Work order:
For the records below, copy exactly the span that begins at the line containing "(246, 164) = (96, 179): green" and stops after the line containing "(515, 569) = (481, 233): pink", minus any pictures.

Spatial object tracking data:

····················

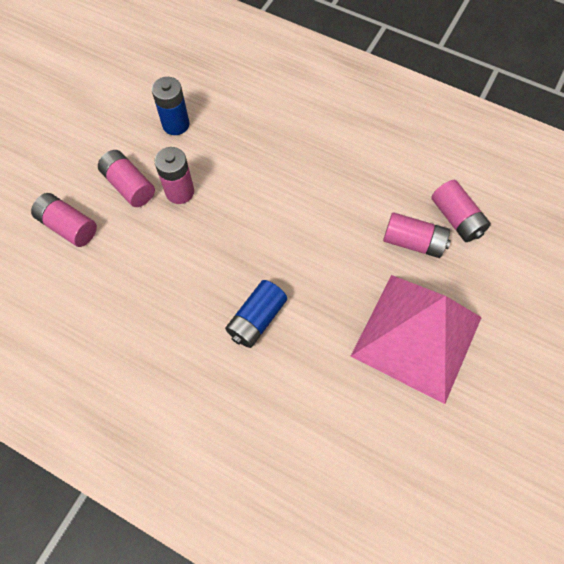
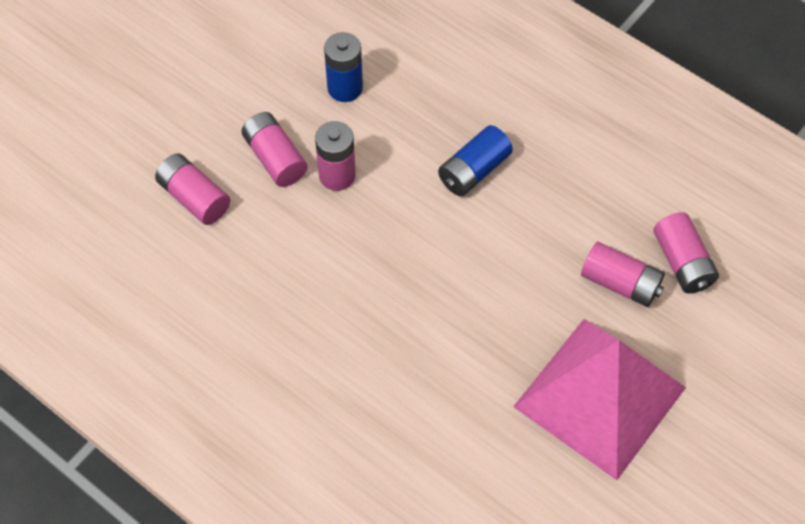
camera: 10 degrees right, 5 degrees down
(256, 319) = (407, 345): blue battery -> blue battery (474, 170)

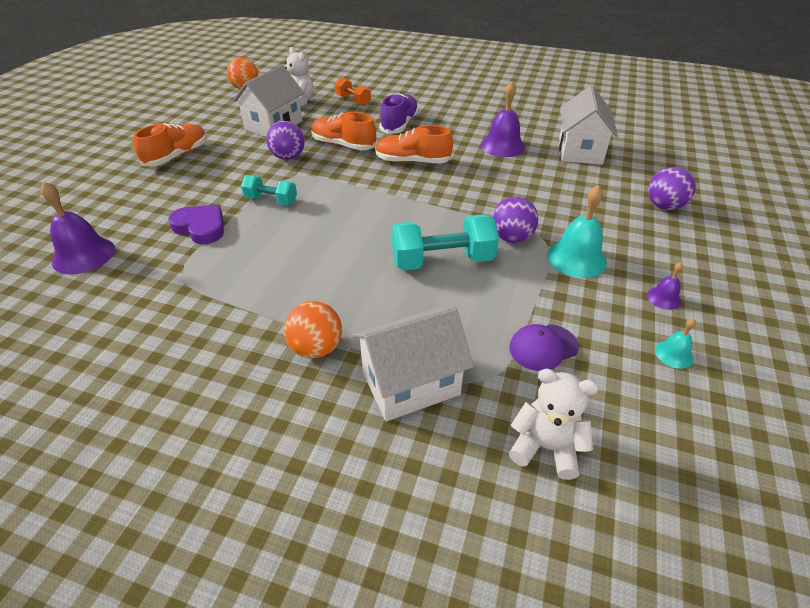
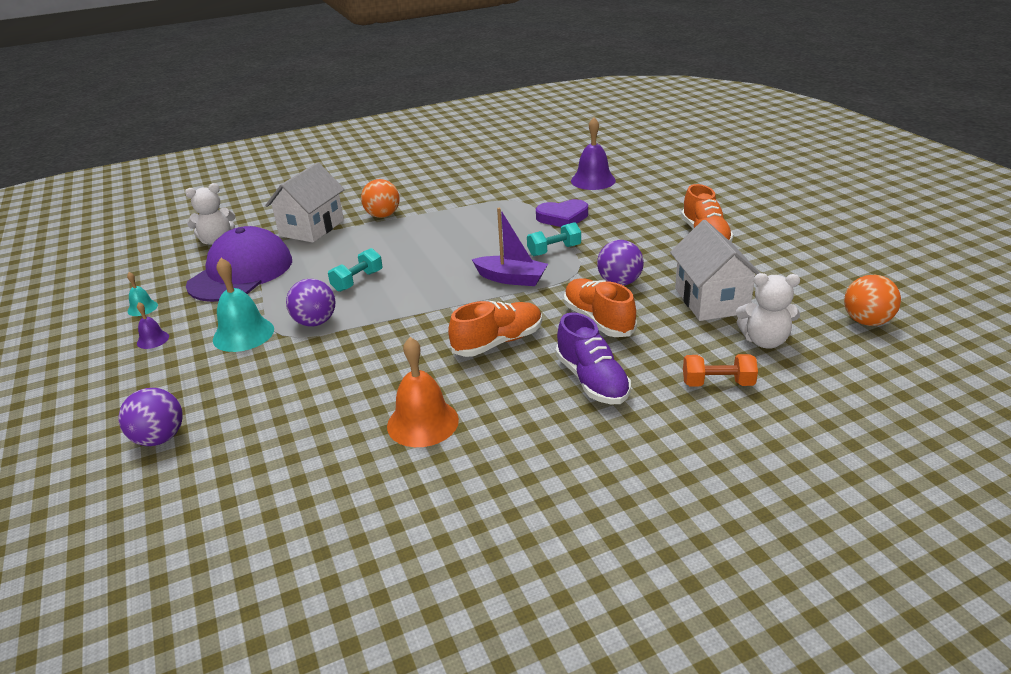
camera: 140 degrees right, 10 degrees down
(337, 195) = (511, 279): none -> purple boat
(343, 145) = (598, 320): orange shoe -> orange shoe turned 105 degrees counterclockwise
(442, 261) = (357, 281): turquoise dumbbell -> turquoise dumbbell, size x0.59
(502, 146) = (422, 422): purple bell -> orange bell
(543, 347) = (241, 272): purple cap -> purple cap, size x2.09
(580, 151) = (308, 476): white house -> none

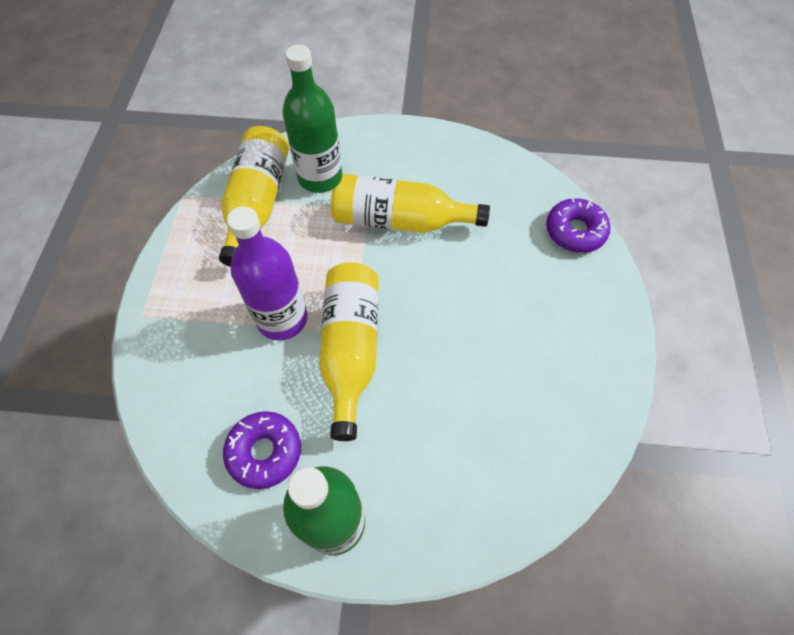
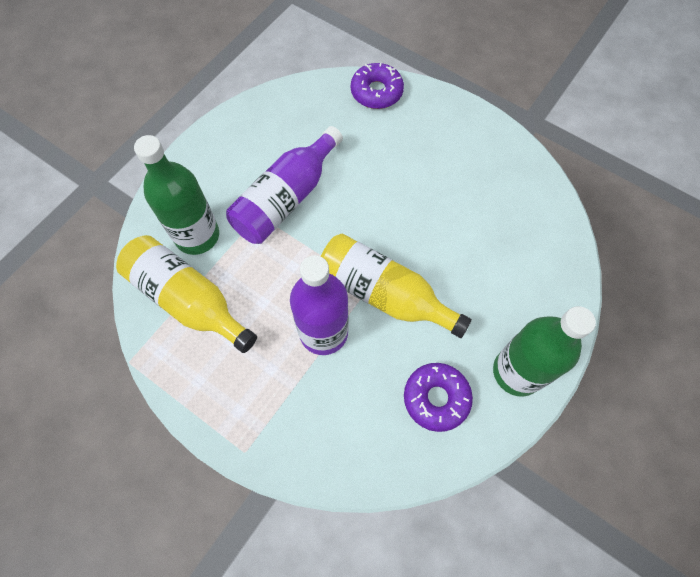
camera: 60 degrees left, 5 degrees up
(399, 220) = (286, 198): yellow bottle -> purple bottle

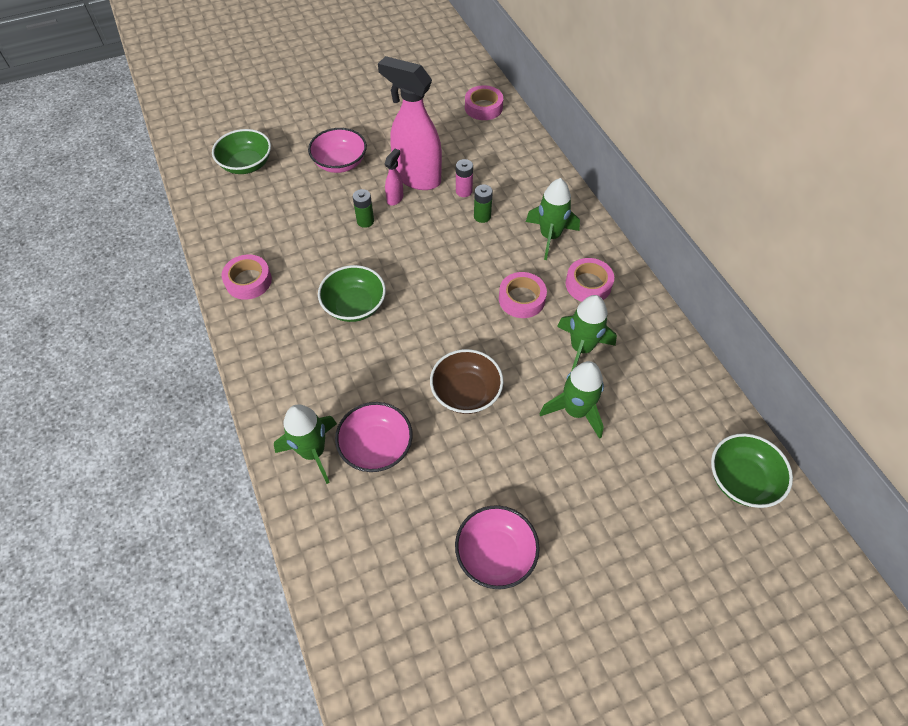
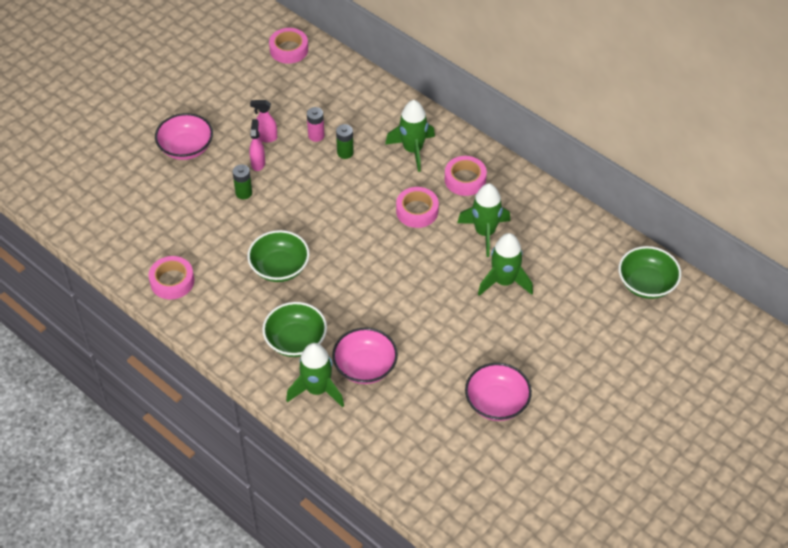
camera: 25 degrees left, 5 degrees down
(246, 164) = (96, 179): green bowl -> green bowl (296, 340)
(416, 178) = (266, 138): pink spray bottle -> pink spray bottle, size x0.42
(466, 392) = (412, 300): brown bowl -> none

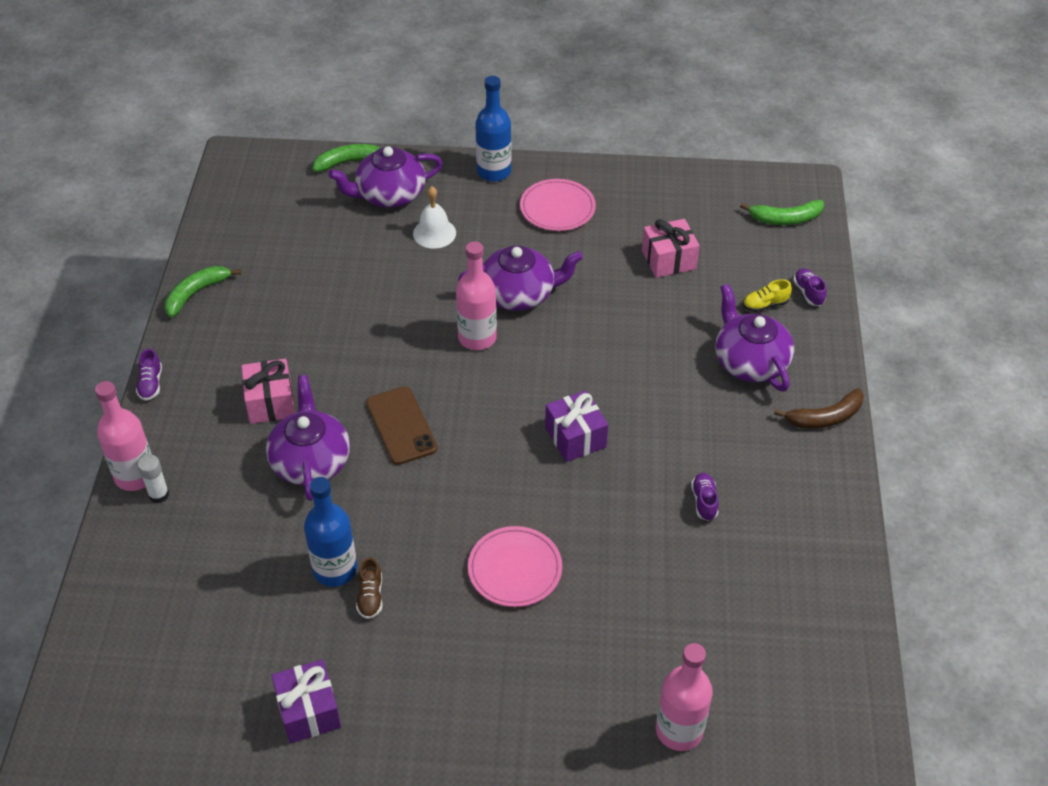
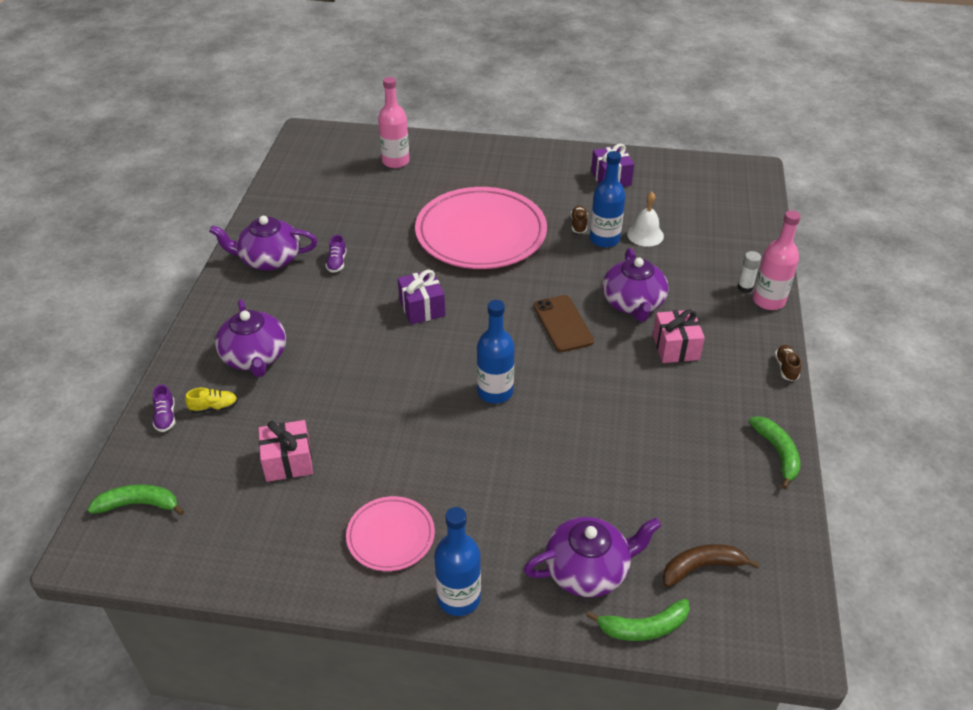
camera: 175 degrees left, 5 degrees down
(151, 384) = (786, 368): purple shoe -> brown shoe
(196, 293) = (777, 453): green banana -> green banana turned 60 degrees counterclockwise
(434, 233) = (534, 511): white bell -> white bell (645, 235)
(477, 338) = (495, 392): pink bottle -> blue bottle
(515, 569) = (481, 233): pink plate -> pink plate, size x2.03
(519, 294) = (450, 433): purple teapot -> purple teapot (269, 259)
(825, 417) = (216, 311): brown banana -> brown banana (701, 567)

····················

Answer section:
(246, 164) = (96, 179): green bowl -> green bowl (296, 340)
(416, 178) = (266, 138): pink spray bottle -> pink spray bottle, size x0.42
(466, 392) = (412, 300): brown bowl -> none

camera: 175 degrees left, 5 degrees down
(151, 384) = (786, 368): purple shoe -> brown shoe
(196, 293) = (777, 453): green banana -> green banana turned 60 degrees counterclockwise
(434, 233) = (534, 511): white bell -> white bell (645, 235)
(477, 338) = (495, 392): pink bottle -> blue bottle
(515, 569) = (481, 233): pink plate -> pink plate, size x2.03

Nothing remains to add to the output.